Problem description: In how many lines of the records below does the word "before" appear? Reply with the number only.

Data extract:
┄┄┄┄┄┄
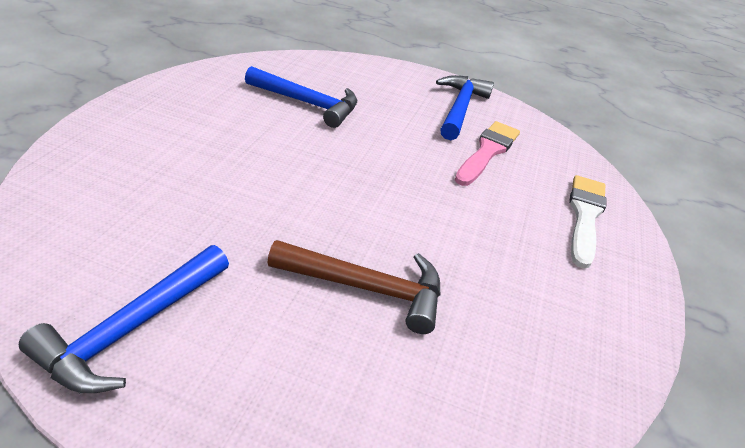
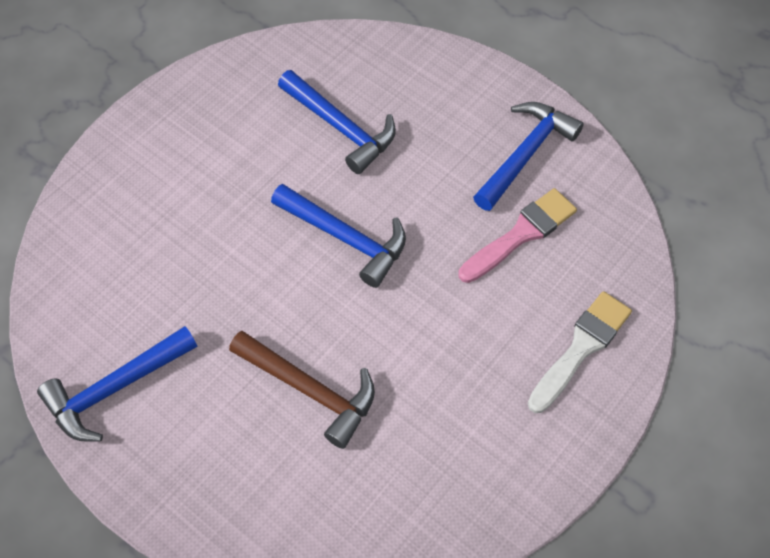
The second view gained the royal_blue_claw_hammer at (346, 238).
┄┄┄┄┄┄
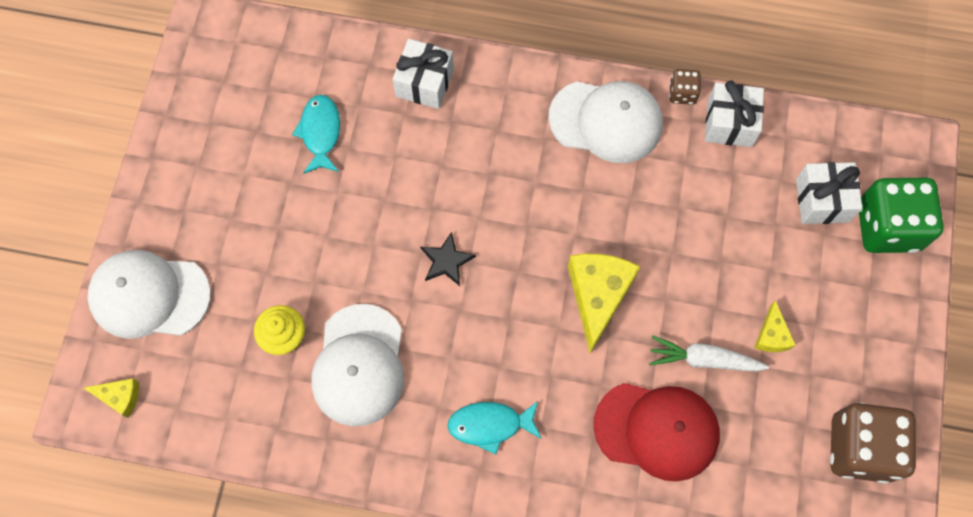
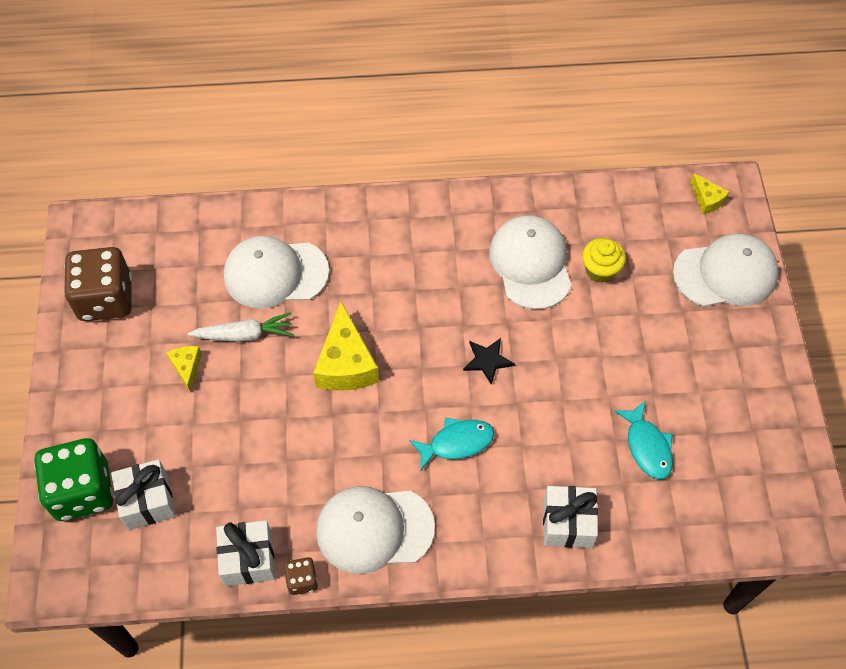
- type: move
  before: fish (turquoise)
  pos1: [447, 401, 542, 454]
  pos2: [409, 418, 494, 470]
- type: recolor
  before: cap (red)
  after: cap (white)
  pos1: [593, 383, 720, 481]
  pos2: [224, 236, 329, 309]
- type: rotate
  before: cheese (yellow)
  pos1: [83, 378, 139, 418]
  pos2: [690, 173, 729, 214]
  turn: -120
┄┄┄┄┄┄
Answer below: 3